DATA >>
# # # # # # #

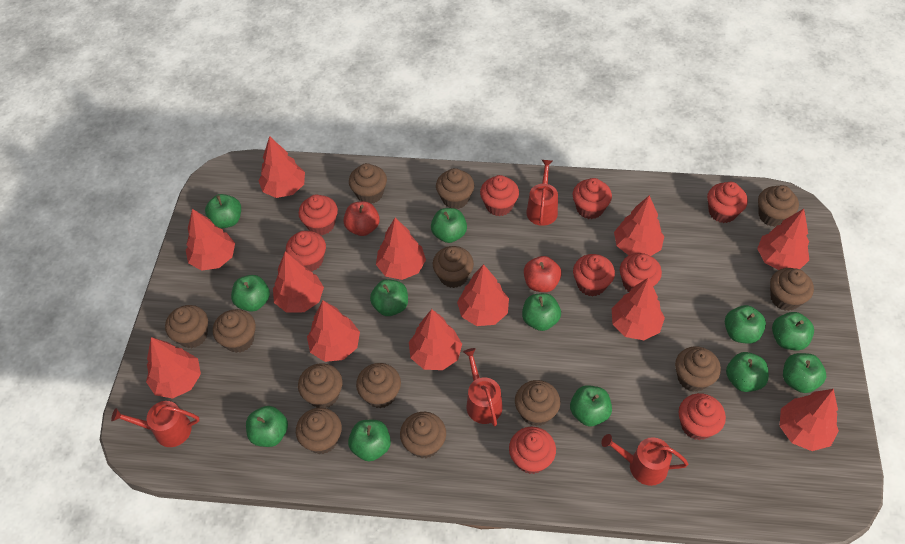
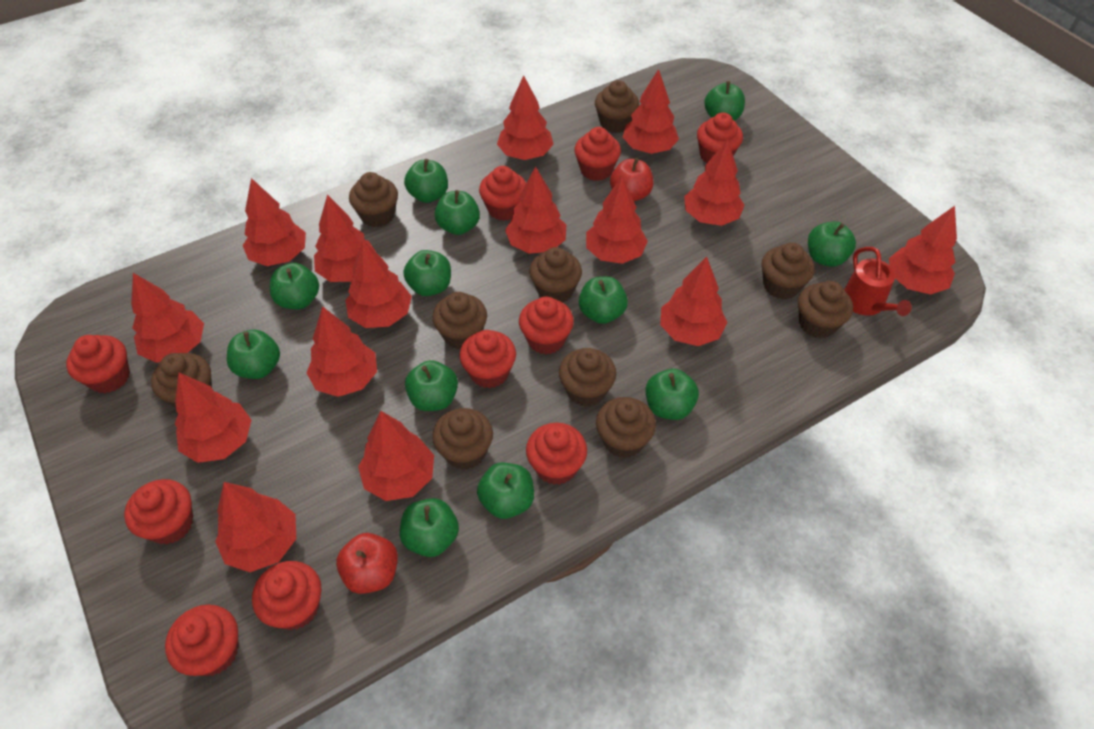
brown cupcake: 13 -> 10
red cupcake: 9 -> 10
red tree: 12 -> 15
red watering can: 4 -> 1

# # # # # # #

WHAT TO DO >> Everything from the line with "red cupcake: 9 -> 10" through the end of the listing, both ends included, needs to be transcribed exactly, with no other lines.

RESULT OF THE EXERCISE >>
red cupcake: 9 -> 10
red tree: 12 -> 15
red watering can: 4 -> 1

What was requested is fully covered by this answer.